> _PROVIDED ENTRIES_
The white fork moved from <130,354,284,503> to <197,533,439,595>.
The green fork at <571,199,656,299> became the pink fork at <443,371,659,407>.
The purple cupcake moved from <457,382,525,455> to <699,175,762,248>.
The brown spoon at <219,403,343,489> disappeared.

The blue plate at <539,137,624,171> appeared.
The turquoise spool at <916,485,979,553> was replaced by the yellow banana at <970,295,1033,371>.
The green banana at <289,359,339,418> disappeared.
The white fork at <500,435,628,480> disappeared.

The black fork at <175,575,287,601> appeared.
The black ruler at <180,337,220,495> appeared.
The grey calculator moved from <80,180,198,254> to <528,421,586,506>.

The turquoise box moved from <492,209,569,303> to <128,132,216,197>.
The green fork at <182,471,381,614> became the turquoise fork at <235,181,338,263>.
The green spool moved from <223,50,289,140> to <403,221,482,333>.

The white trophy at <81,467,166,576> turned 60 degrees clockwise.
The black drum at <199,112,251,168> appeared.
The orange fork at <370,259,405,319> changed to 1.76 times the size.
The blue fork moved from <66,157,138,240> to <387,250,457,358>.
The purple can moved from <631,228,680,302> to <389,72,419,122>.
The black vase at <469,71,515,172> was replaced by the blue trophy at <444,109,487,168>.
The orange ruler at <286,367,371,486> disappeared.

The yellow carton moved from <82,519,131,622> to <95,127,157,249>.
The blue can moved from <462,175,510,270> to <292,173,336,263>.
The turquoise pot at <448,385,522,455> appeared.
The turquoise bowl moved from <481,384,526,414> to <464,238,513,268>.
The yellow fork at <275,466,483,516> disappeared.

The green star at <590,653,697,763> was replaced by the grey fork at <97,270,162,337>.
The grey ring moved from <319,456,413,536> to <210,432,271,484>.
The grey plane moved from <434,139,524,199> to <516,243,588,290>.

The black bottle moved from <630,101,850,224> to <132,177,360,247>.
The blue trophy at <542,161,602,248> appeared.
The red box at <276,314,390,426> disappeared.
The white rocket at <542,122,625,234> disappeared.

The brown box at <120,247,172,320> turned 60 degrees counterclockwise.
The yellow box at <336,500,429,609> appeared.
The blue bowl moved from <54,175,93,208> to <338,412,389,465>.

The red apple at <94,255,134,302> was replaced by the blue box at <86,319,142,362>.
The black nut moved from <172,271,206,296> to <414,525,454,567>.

> _PROBLEM_
Starting at the line with "The green fork at <571,199,656,299>" and ending at the line with "The purple cupcake", print each line of the listing above exactly, with no other lines.

> _FINISHED TASK_
The green fork at <571,199,656,299> became the pink fork at <443,371,659,407>.
The purple cupcake moved from <457,382,525,455> to <699,175,762,248>.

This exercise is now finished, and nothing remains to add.